--- START ---
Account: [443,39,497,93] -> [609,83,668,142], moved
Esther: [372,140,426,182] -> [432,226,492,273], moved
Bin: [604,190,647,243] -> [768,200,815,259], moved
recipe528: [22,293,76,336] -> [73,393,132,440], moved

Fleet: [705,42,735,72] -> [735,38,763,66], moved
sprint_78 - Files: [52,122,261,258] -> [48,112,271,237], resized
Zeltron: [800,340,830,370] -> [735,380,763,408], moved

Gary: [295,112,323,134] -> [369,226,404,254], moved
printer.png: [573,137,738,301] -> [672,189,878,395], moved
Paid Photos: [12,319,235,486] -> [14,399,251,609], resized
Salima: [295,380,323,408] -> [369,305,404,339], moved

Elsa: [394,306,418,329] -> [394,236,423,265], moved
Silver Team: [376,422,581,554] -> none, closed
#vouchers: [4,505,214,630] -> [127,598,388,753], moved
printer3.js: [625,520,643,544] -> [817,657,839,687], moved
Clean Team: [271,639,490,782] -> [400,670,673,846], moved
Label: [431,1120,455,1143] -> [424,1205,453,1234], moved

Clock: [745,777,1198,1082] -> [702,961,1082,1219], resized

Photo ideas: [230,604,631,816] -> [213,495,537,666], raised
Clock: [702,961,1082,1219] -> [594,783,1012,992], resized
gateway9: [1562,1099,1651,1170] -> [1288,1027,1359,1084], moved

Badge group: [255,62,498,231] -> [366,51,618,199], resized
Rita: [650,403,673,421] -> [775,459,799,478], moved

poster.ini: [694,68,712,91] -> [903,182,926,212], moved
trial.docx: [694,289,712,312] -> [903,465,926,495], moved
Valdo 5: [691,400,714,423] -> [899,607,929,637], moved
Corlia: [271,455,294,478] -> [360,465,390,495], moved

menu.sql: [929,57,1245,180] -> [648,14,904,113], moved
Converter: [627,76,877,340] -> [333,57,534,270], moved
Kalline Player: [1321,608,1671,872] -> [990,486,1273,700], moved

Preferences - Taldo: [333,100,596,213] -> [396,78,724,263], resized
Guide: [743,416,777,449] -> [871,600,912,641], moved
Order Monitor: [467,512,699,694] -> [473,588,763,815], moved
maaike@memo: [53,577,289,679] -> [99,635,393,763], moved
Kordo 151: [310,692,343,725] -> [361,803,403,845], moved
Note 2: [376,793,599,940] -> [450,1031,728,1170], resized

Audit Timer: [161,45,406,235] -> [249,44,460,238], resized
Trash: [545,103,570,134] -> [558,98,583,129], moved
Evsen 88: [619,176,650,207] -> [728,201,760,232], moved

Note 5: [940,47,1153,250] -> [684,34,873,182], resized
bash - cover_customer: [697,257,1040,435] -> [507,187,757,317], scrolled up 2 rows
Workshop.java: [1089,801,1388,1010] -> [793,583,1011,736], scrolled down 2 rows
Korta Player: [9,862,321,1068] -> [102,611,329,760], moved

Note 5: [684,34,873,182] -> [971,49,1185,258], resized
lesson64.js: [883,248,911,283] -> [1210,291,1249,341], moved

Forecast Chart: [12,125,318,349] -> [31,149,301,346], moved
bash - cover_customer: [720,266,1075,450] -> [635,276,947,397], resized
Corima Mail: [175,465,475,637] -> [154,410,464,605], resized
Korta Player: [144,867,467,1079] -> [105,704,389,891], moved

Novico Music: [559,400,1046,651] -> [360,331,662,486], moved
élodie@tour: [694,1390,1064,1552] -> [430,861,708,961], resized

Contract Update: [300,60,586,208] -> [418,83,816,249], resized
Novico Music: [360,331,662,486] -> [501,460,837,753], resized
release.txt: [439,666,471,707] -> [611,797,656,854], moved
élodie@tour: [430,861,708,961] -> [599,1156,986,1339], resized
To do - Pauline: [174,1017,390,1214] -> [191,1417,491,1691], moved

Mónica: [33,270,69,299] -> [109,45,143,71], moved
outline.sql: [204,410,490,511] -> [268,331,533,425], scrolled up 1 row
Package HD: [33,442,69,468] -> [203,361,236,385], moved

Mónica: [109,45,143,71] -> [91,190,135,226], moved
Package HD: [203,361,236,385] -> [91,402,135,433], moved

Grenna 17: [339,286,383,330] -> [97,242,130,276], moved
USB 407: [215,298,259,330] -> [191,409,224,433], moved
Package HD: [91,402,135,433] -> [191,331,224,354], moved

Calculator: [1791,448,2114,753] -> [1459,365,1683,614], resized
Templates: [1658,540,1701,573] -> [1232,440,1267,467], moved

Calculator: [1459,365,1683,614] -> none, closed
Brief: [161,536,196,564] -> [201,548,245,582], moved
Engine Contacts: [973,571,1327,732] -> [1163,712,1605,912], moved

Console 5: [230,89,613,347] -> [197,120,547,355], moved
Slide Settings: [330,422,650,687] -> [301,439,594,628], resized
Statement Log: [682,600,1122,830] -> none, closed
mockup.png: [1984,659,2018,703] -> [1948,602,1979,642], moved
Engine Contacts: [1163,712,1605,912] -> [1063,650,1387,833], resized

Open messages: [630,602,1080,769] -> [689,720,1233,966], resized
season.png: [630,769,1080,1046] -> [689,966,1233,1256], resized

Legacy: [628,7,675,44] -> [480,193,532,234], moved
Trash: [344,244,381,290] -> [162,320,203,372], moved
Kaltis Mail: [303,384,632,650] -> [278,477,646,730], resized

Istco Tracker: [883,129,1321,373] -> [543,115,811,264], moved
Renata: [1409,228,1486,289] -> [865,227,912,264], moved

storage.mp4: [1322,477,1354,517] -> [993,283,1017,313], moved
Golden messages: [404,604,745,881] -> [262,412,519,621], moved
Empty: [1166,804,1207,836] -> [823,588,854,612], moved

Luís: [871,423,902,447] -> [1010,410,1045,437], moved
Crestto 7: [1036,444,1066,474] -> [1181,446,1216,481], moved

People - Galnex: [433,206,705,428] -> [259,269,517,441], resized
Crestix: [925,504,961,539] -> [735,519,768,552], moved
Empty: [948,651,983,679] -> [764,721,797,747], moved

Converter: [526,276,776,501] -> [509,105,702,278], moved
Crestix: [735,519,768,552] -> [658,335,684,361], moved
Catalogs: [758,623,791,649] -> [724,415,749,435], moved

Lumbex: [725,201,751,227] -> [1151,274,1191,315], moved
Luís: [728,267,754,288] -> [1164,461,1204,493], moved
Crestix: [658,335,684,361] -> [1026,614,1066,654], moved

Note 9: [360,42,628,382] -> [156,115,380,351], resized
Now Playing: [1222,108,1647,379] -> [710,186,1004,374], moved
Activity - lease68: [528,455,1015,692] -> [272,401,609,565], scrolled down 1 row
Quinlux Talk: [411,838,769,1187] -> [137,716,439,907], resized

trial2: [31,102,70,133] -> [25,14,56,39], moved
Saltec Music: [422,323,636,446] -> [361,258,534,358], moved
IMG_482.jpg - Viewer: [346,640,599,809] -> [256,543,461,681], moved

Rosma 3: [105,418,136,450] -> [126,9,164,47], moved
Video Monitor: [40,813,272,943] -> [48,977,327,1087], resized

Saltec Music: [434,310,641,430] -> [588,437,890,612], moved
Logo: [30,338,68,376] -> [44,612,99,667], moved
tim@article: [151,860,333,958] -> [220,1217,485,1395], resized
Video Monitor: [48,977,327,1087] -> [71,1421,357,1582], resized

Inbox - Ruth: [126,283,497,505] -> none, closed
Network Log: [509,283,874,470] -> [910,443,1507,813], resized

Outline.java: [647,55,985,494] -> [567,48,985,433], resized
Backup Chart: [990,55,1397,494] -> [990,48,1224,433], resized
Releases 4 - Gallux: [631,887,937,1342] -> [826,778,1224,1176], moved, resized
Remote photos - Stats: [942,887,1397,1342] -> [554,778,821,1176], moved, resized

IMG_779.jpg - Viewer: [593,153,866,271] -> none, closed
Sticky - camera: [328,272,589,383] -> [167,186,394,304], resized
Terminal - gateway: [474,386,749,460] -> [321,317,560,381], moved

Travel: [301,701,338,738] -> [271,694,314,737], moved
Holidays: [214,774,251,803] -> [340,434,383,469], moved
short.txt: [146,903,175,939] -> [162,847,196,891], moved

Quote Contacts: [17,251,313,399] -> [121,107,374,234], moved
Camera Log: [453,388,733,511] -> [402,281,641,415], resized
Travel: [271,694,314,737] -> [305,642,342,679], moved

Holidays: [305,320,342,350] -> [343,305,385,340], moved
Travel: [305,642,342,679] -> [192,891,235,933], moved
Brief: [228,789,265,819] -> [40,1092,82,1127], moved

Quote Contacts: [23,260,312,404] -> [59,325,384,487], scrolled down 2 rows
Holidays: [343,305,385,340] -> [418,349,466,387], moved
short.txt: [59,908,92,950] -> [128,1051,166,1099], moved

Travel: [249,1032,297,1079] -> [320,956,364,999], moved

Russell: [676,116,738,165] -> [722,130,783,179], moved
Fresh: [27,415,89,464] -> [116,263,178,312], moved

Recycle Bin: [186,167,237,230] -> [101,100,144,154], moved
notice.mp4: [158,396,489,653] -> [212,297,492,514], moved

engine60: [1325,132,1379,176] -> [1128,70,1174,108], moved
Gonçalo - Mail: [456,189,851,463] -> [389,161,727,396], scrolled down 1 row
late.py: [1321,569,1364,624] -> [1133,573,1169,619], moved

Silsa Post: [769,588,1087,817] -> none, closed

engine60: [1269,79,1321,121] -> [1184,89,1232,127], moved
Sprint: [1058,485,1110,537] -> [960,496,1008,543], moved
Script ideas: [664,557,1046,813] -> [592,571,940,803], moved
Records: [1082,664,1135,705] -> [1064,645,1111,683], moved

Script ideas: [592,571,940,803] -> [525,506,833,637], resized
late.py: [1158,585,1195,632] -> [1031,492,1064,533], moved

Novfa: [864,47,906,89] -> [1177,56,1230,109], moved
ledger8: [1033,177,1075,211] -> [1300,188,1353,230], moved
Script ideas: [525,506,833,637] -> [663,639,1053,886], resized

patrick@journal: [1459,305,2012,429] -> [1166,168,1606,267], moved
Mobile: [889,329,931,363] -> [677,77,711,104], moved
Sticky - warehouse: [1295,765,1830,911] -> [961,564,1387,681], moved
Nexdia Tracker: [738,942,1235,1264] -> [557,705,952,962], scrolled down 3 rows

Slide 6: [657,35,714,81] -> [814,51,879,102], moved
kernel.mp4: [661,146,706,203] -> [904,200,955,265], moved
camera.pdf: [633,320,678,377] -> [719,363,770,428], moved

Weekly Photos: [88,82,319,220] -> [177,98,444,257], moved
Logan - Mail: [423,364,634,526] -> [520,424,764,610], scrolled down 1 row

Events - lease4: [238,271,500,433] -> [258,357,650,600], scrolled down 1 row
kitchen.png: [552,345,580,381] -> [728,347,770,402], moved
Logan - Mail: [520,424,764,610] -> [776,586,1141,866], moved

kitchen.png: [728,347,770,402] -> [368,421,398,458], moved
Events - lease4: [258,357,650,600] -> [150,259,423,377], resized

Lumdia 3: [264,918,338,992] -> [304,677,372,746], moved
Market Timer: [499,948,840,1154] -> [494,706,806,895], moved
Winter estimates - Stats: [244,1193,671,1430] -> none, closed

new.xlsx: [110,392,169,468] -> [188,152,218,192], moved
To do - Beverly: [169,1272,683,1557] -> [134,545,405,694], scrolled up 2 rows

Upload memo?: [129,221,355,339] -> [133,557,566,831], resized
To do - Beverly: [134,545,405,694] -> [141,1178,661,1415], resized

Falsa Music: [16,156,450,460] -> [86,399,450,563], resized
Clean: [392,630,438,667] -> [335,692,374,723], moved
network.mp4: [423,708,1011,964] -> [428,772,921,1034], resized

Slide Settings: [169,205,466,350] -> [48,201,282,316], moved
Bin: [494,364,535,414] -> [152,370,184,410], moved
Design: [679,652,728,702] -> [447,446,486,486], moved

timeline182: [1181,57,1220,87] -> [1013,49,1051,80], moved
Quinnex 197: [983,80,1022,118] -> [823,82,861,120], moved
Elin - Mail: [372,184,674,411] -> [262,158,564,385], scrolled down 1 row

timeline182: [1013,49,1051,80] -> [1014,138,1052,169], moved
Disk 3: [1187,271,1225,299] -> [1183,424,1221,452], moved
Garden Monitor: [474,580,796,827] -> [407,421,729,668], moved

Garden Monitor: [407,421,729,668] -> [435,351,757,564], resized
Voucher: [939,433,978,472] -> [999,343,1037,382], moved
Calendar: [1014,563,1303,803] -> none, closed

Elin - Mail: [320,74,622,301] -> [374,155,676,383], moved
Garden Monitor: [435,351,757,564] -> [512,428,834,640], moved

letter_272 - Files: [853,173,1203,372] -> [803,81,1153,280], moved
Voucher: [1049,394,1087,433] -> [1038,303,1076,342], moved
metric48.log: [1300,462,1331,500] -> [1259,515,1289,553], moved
--- END ---
Print exactly the lines from the beginning of the entries through the line with "Note 5: [940,47,1153,250]". Output nothing more.

* _EXERCISE RESULT_:
Account: [443,39,497,93] -> [609,83,668,142], moved
Esther: [372,140,426,182] -> [432,226,492,273], moved
Bin: [604,190,647,243] -> [768,200,815,259], moved
recipe528: [22,293,76,336] -> [73,393,132,440], moved

Fleet: [705,42,735,72] -> [735,38,763,66], moved
sprint_78 - Files: [52,122,261,258] -> [48,112,271,237], resized
Zeltron: [800,340,830,370] -> [735,380,763,408], moved

Gary: [295,112,323,134] -> [369,226,404,254], moved
printer.png: [573,137,738,301] -> [672,189,878,395], moved
Paid Photos: [12,319,235,486] -> [14,399,251,609], resized
Salima: [295,380,323,408] -> [369,305,404,339], moved

Elsa: [394,306,418,329] -> [394,236,423,265], moved
Silver Team: [376,422,581,554] -> none, closed
#vouchers: [4,505,214,630] -> [127,598,388,753], moved
printer3.js: [625,520,643,544] -> [817,657,839,687], moved
Clean Team: [271,639,490,782] -> [400,670,673,846], moved
Label: [431,1120,455,1143] -> [424,1205,453,1234], moved

Clock: [745,777,1198,1082] -> [702,961,1082,1219], resized

Photo ideas: [230,604,631,816] -> [213,495,537,666], raised
Clock: [702,961,1082,1219] -> [594,783,1012,992], resized
gateway9: [1562,1099,1651,1170] -> [1288,1027,1359,1084], moved

Badge group: [255,62,498,231] -> [366,51,618,199], resized
Rita: [650,403,673,421] -> [775,459,799,478], moved

poster.ini: [694,68,712,91] -> [903,182,926,212], moved
trial.docx: [694,289,712,312] -> [903,465,926,495], moved
Valdo 5: [691,400,714,423] -> [899,607,929,637], moved
Corlia: [271,455,294,478] -> [360,465,390,495], moved

menu.sql: [929,57,1245,180] -> [648,14,904,113], moved
Converter: [627,76,877,340] -> [333,57,534,270], moved
Kalline Player: [1321,608,1671,872] -> [990,486,1273,700], moved

Preferences - Taldo: [333,100,596,213] -> [396,78,724,263], resized
Guide: [743,416,777,449] -> [871,600,912,641], moved
Order Monitor: [467,512,699,694] -> [473,588,763,815], moved
maaike@memo: [53,577,289,679] -> [99,635,393,763], moved
Kordo 151: [310,692,343,725] -> [361,803,403,845], moved
Note 2: [376,793,599,940] -> [450,1031,728,1170], resized

Audit Timer: [161,45,406,235] -> [249,44,460,238], resized
Trash: [545,103,570,134] -> [558,98,583,129], moved
Evsen 88: [619,176,650,207] -> [728,201,760,232], moved

Note 5: [940,47,1153,250] -> [684,34,873,182], resized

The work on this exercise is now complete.